#### [INSTRUCTIONS TO FOLLOW]
Write out the records again exactly and exclude the pictures.

= = = =

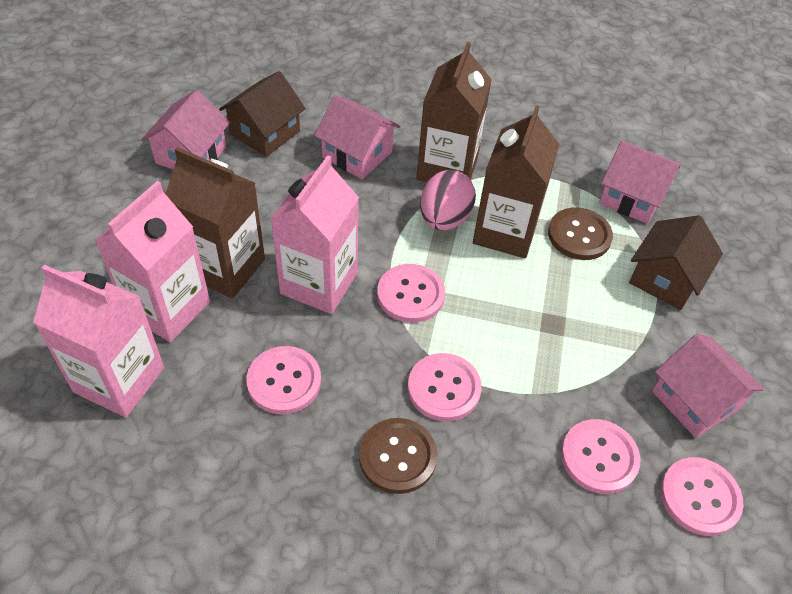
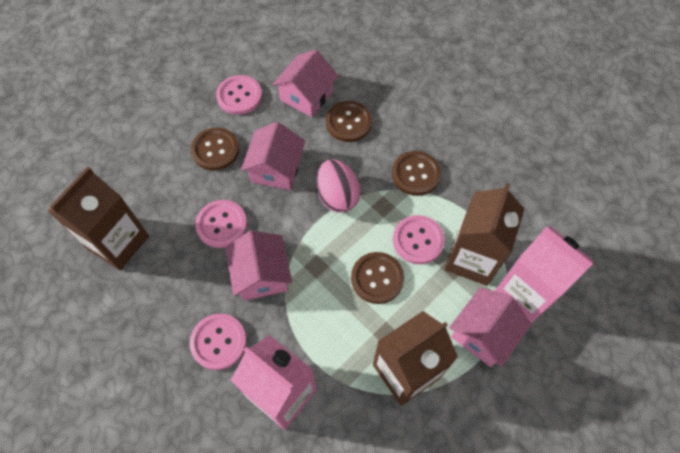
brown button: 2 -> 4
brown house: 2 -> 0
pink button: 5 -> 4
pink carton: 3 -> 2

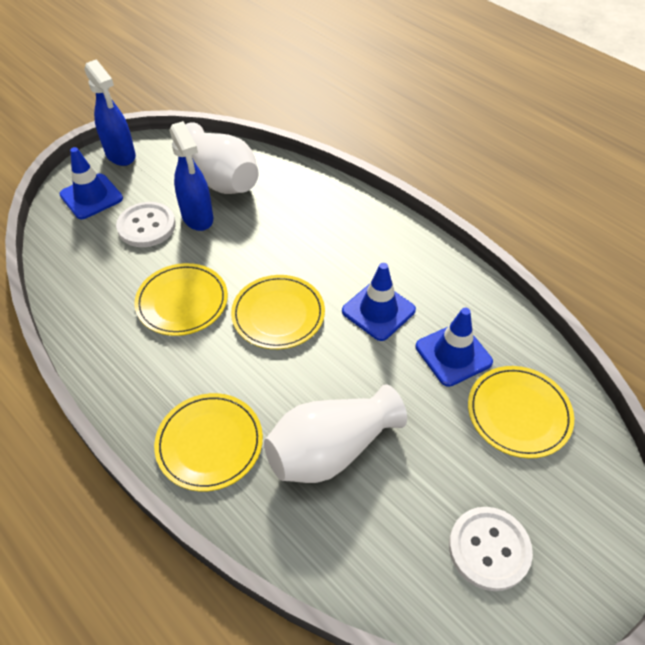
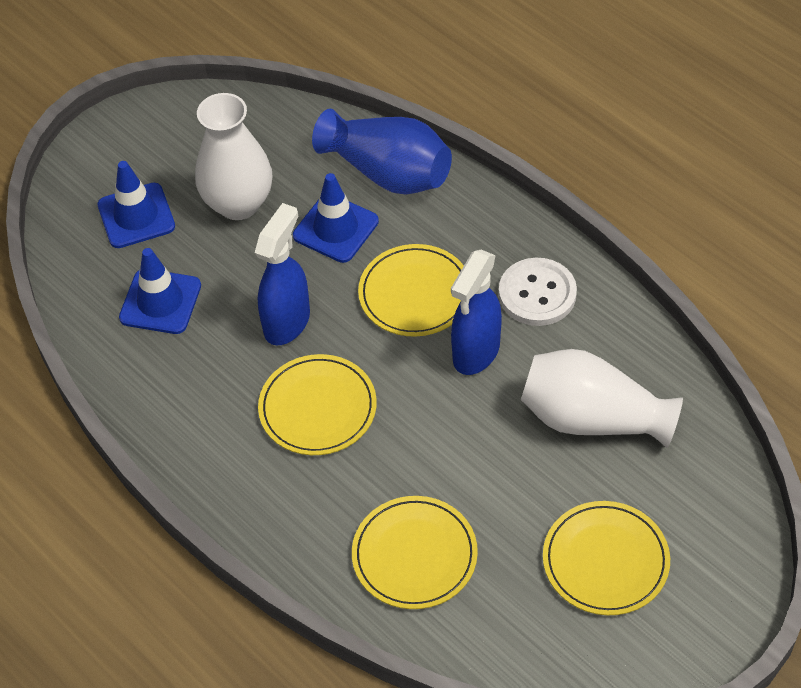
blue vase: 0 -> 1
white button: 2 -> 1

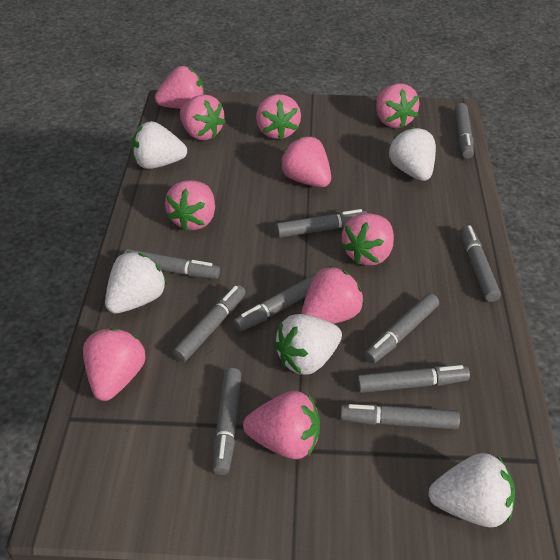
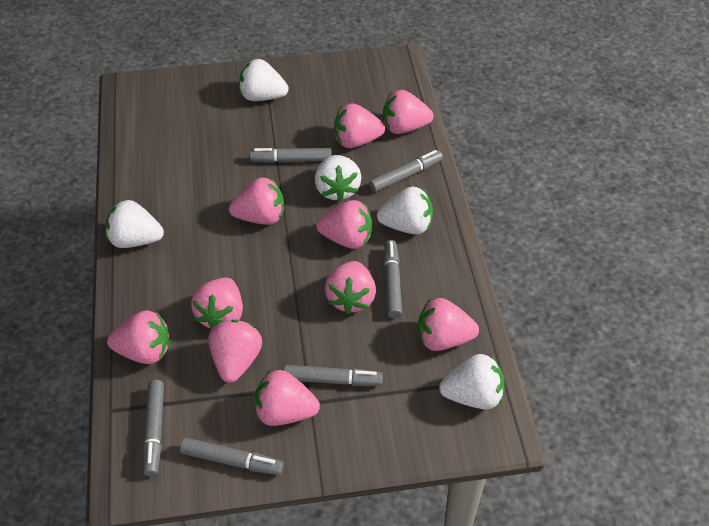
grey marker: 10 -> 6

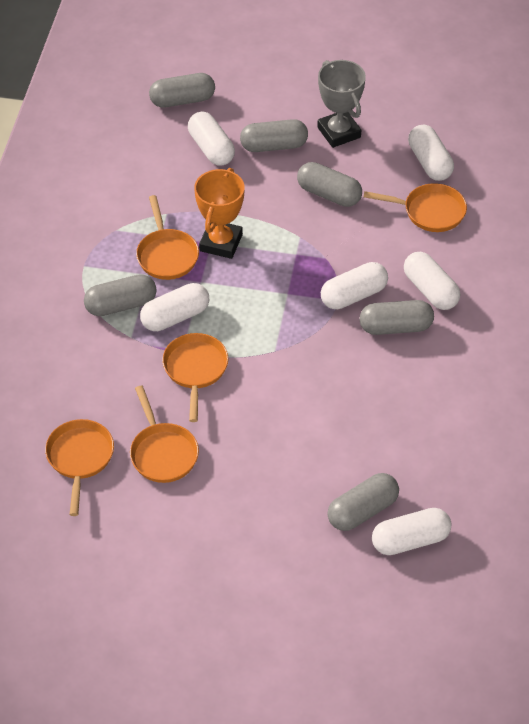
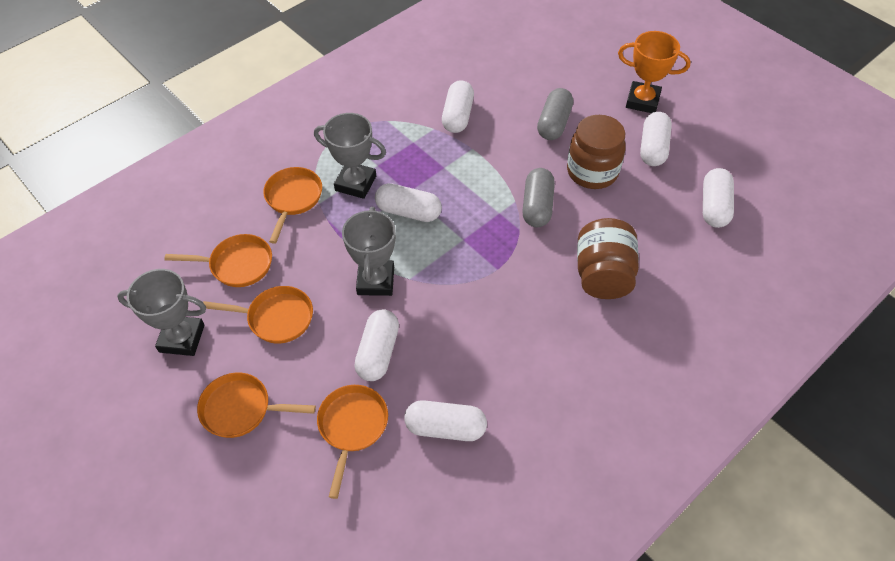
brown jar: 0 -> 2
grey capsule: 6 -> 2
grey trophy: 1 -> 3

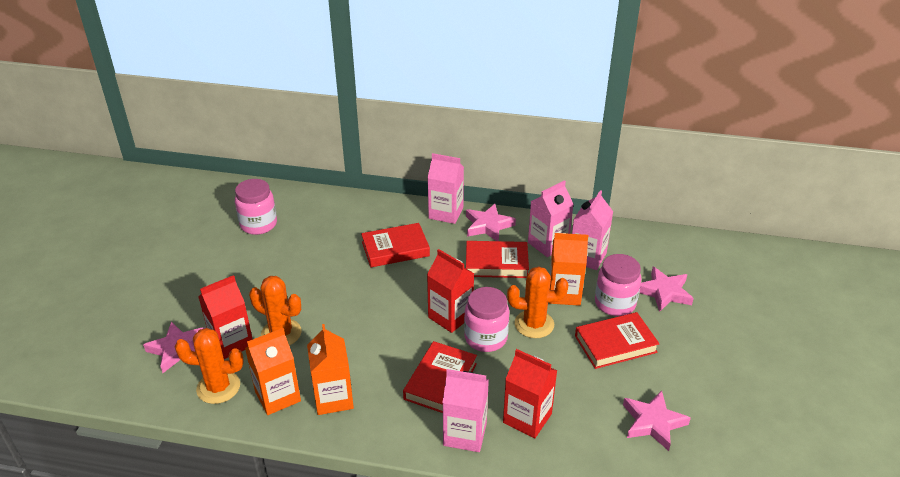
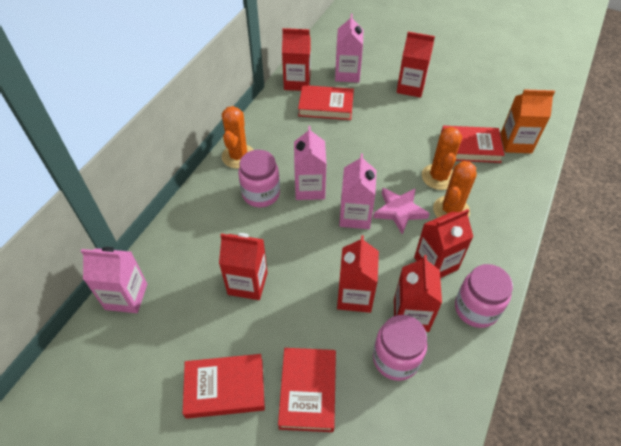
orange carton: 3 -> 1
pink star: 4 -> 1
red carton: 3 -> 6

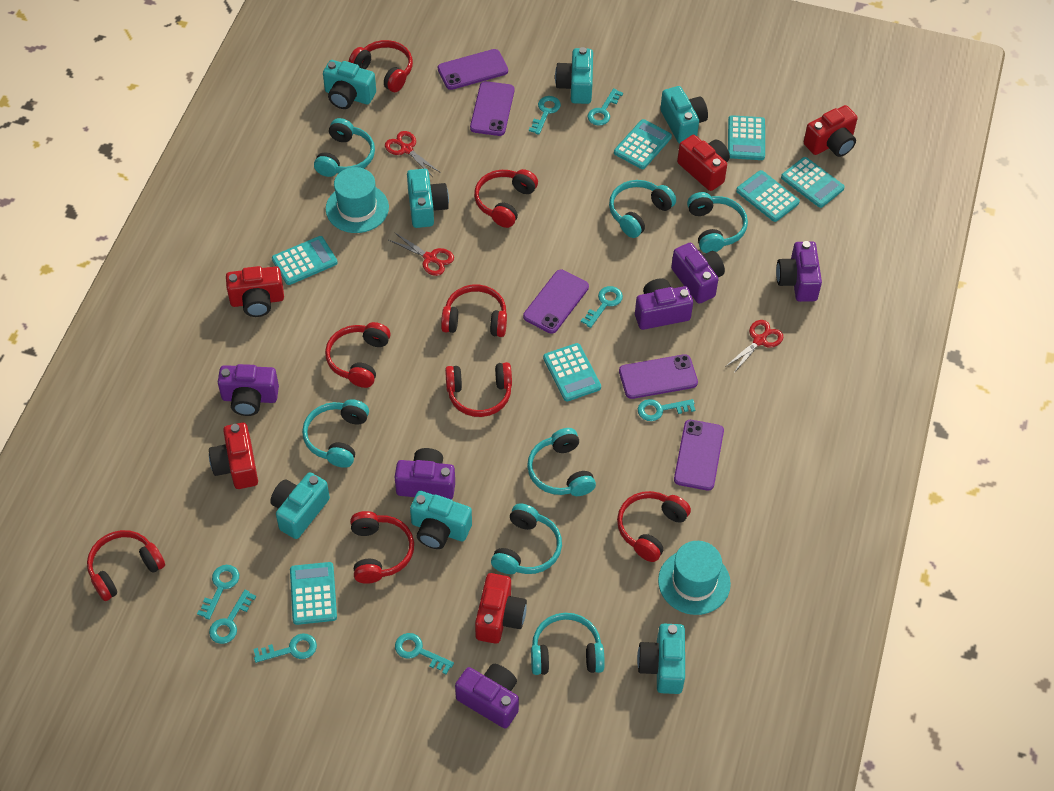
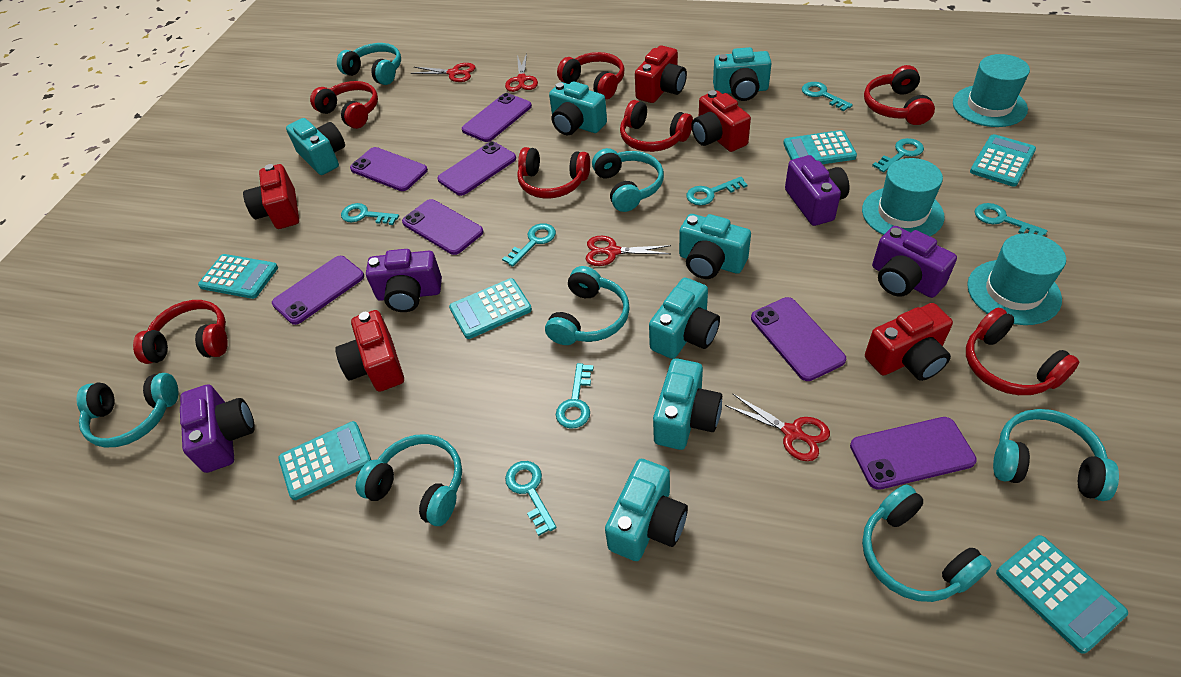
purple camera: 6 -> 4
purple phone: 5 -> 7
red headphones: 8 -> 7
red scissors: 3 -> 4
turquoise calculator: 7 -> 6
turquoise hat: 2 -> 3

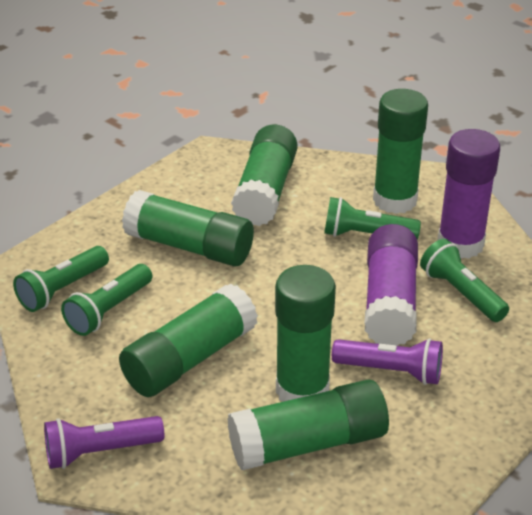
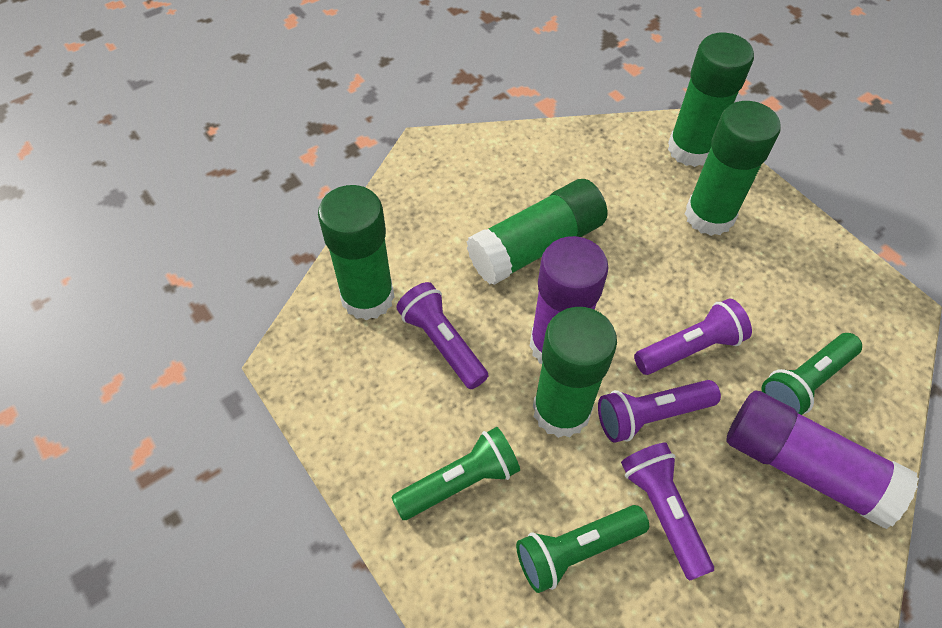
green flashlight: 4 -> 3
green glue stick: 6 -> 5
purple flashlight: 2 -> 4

= = = =

#### [YOUR RESPONSE]
brown button: 2 -> 4
brown house: 2 -> 0
pink button: 5 -> 4
pink carton: 3 -> 2

blue vase: 0 -> 1
white button: 2 -> 1

grey marker: 10 -> 6

brown jar: 0 -> 2
grey capsule: 6 -> 2
grey trophy: 1 -> 3

orange carton: 3 -> 1
pink star: 4 -> 1
red carton: 3 -> 6

purple camera: 6 -> 4
purple phone: 5 -> 7
red headphones: 8 -> 7
red scissors: 3 -> 4
turquoise calculator: 7 -> 6
turquoise hat: 2 -> 3

green flashlight: 4 -> 3
green glue stick: 6 -> 5
purple flashlight: 2 -> 4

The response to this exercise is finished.